- Opening Delimiter -

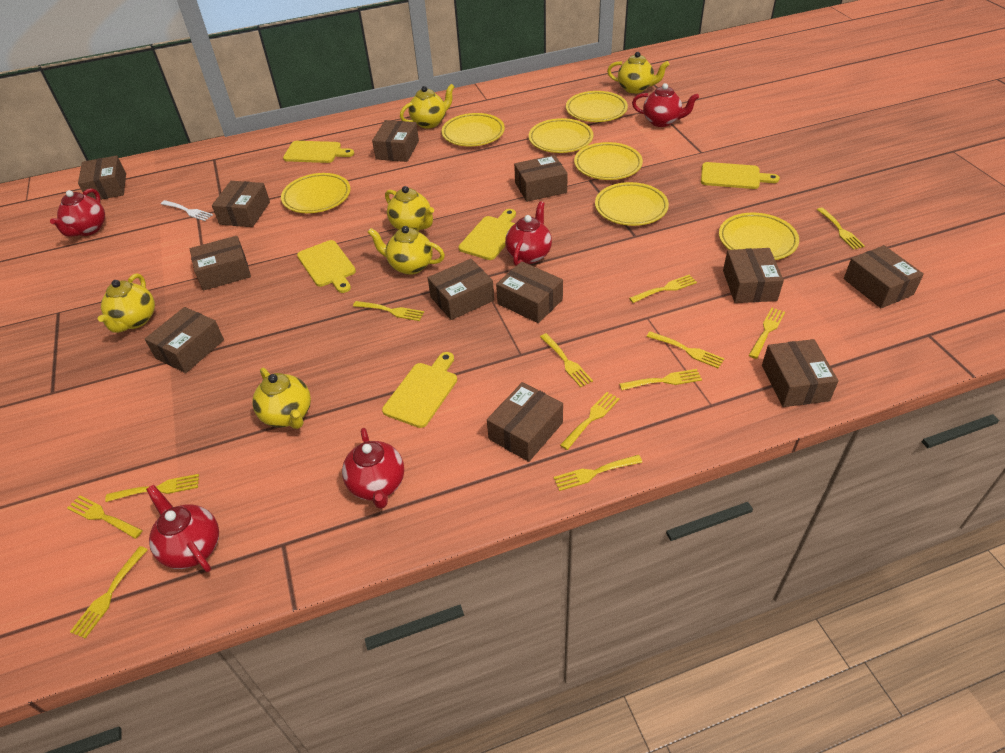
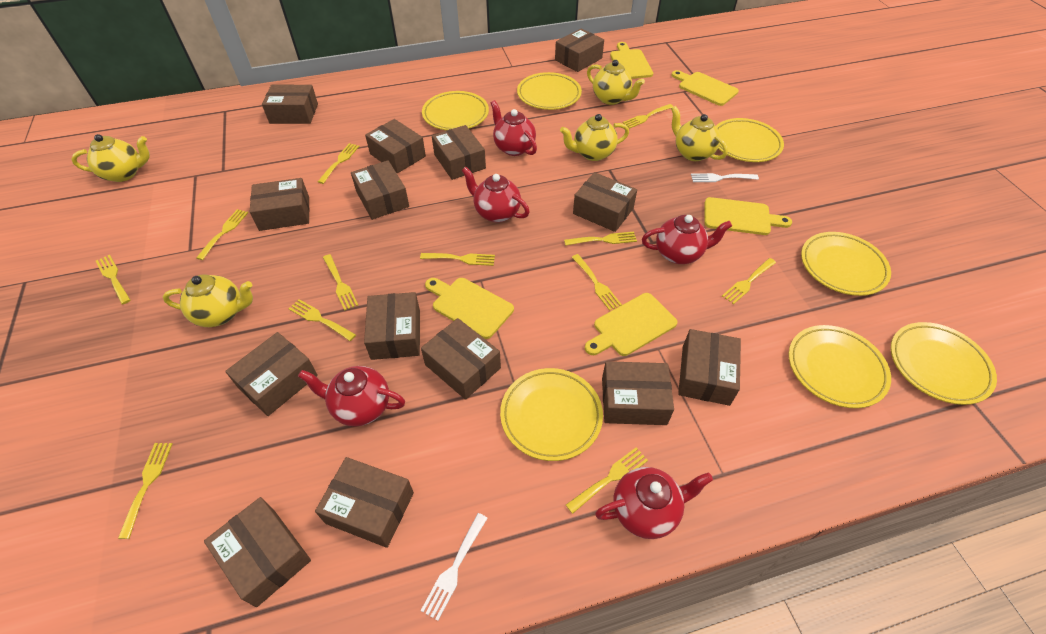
brown box: 12 -> 14
white fork: 1 -> 2
yellow teapot: 6 -> 5

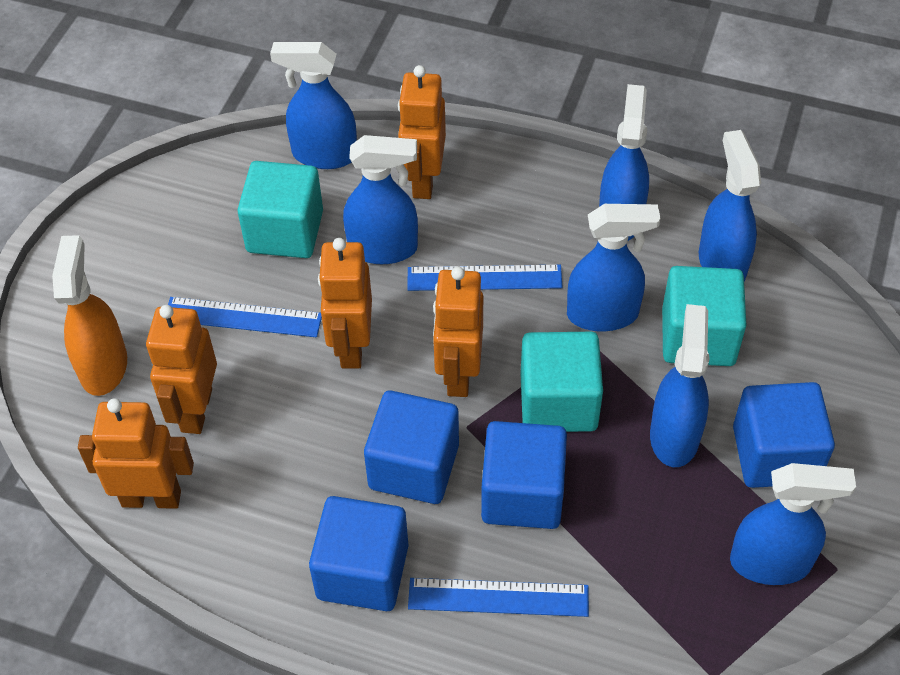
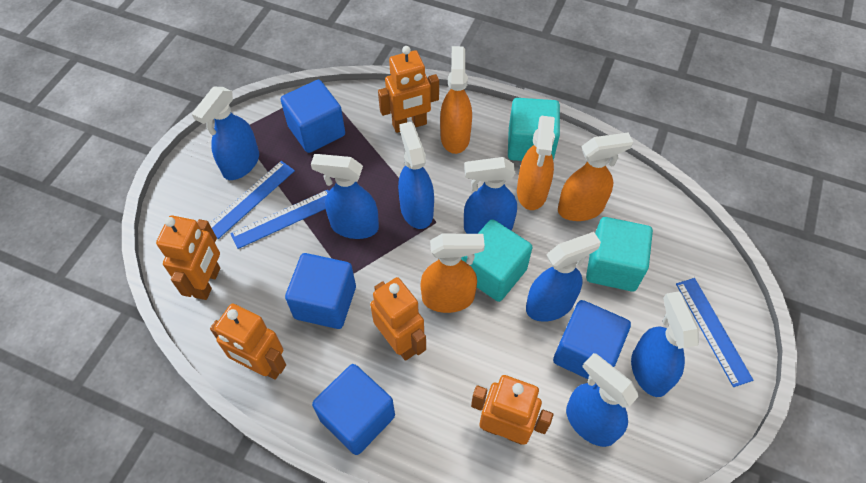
orange spray bottle: 1 -> 4

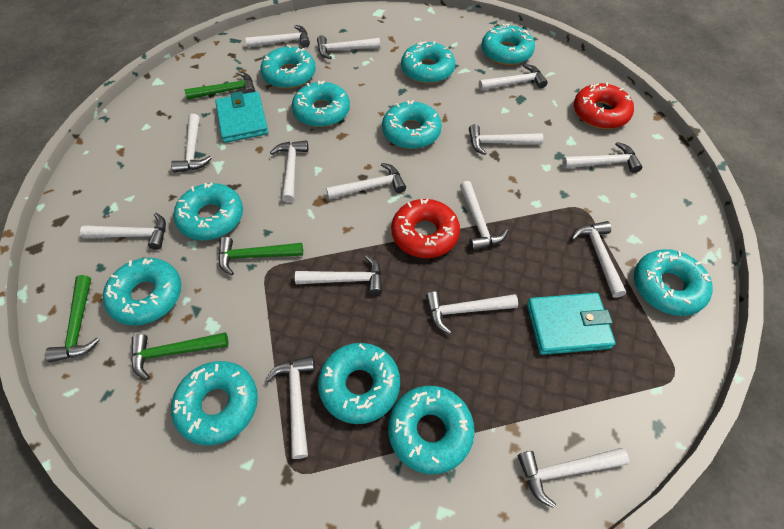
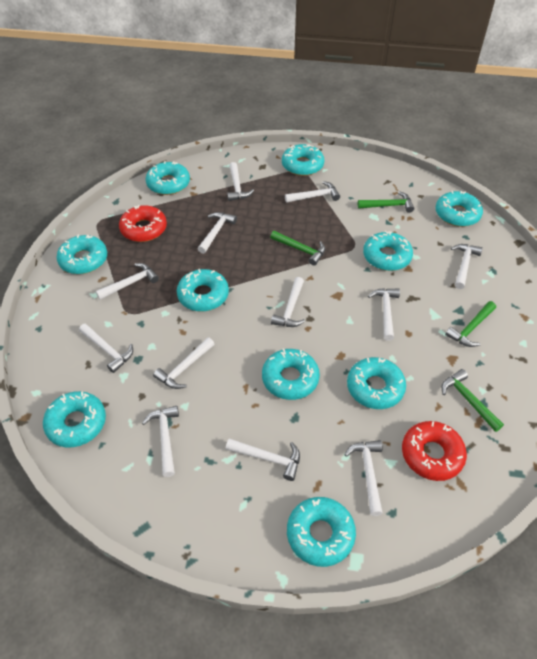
turquoise donut: 11 -> 10
turquoise wallet: 2 -> 0
white hammer: 15 -> 12

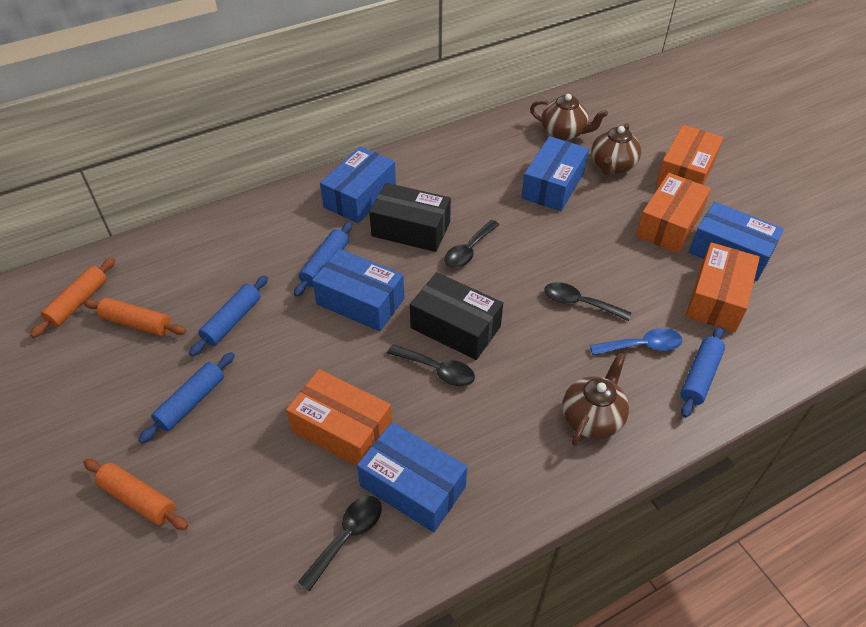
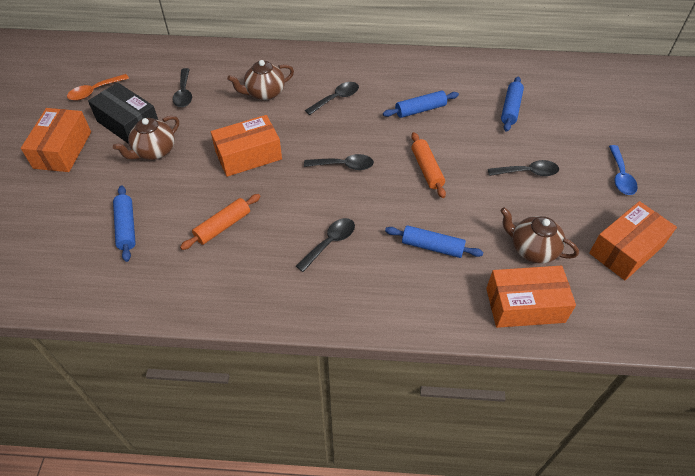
black box: 2 -> 1
black spoon: 4 -> 5
blue box: 5 -> 0
orange rolling pin: 3 -> 2
orange spoon: 0 -> 1

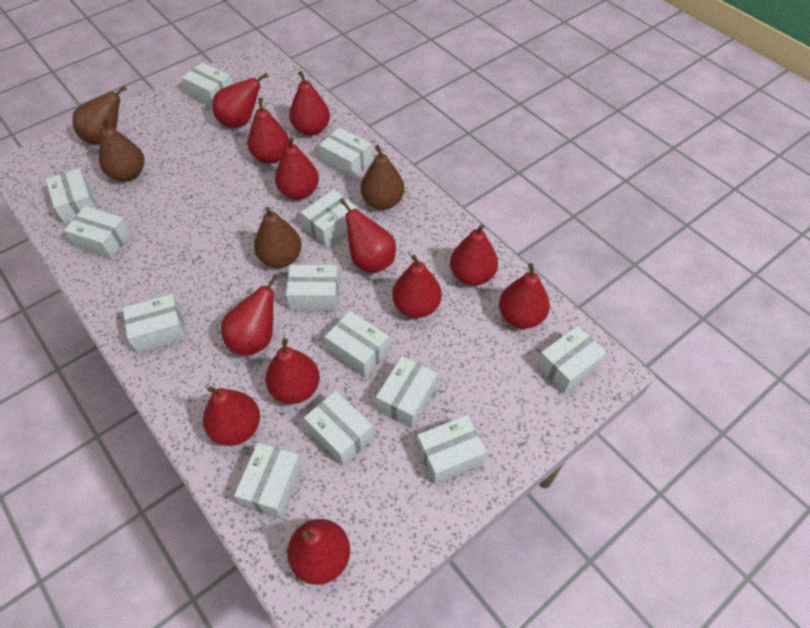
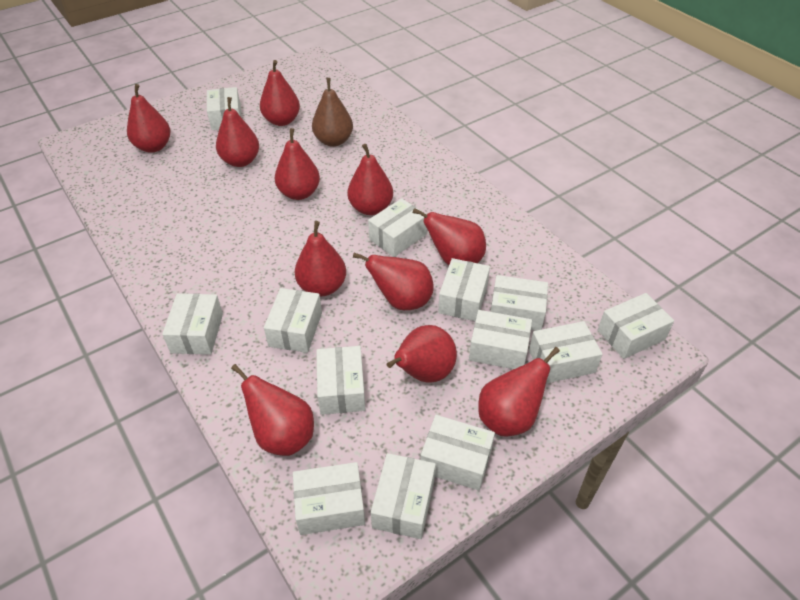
brown pear: 4 -> 1
red pear: 12 -> 11

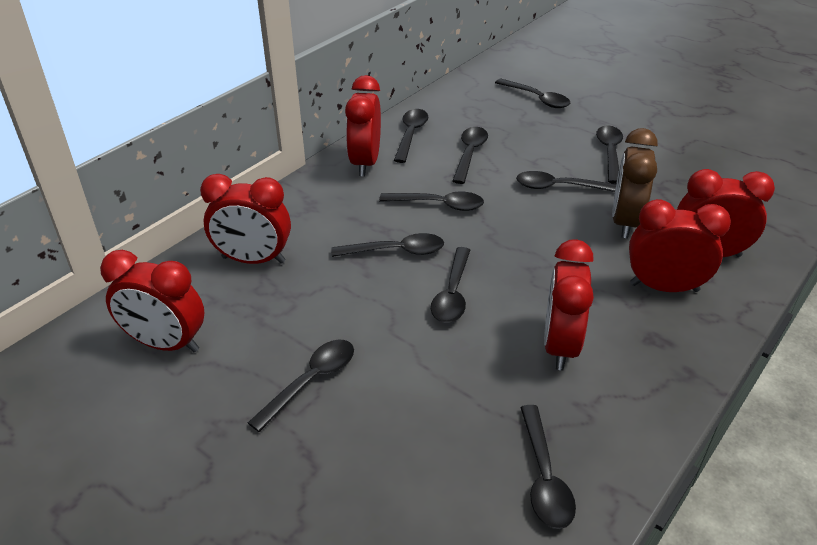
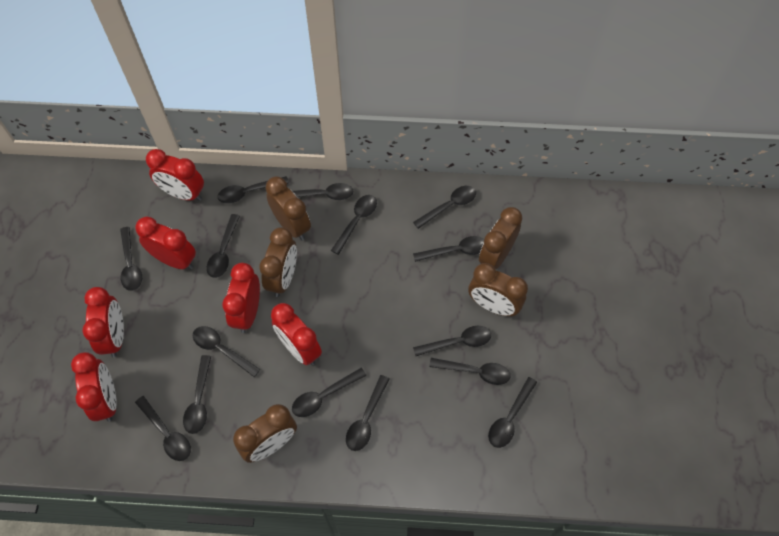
black spoon: 10 -> 15
brown clock: 1 -> 5

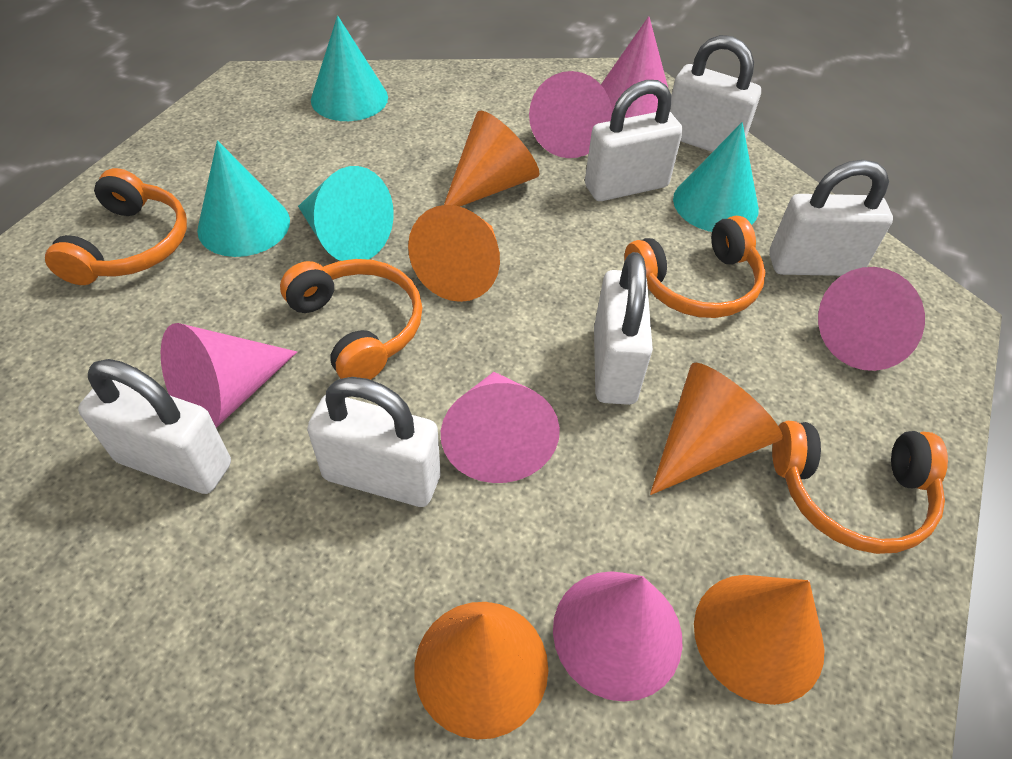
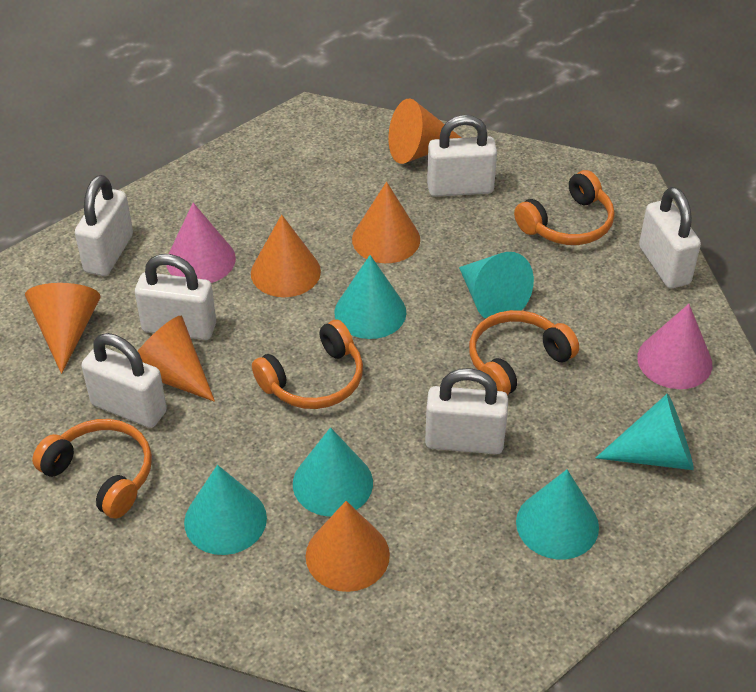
orange cone: 5 -> 6
pink cone: 6 -> 2
turquoise cone: 4 -> 6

- Closing Delimiter -

Only the pictures are to be left out; all other material is to be output exactly.

• Answer section:
brown box: 12 -> 14
white fork: 1 -> 2
yellow teapot: 6 -> 5

orange spray bottle: 1 -> 4

turquoise donut: 11 -> 10
turquoise wallet: 2 -> 0
white hammer: 15 -> 12

black box: 2 -> 1
black spoon: 4 -> 5
blue box: 5 -> 0
orange rolling pin: 3 -> 2
orange spoon: 0 -> 1

brown pear: 4 -> 1
red pear: 12 -> 11

black spoon: 10 -> 15
brown clock: 1 -> 5

orange cone: 5 -> 6
pink cone: 6 -> 2
turquoise cone: 4 -> 6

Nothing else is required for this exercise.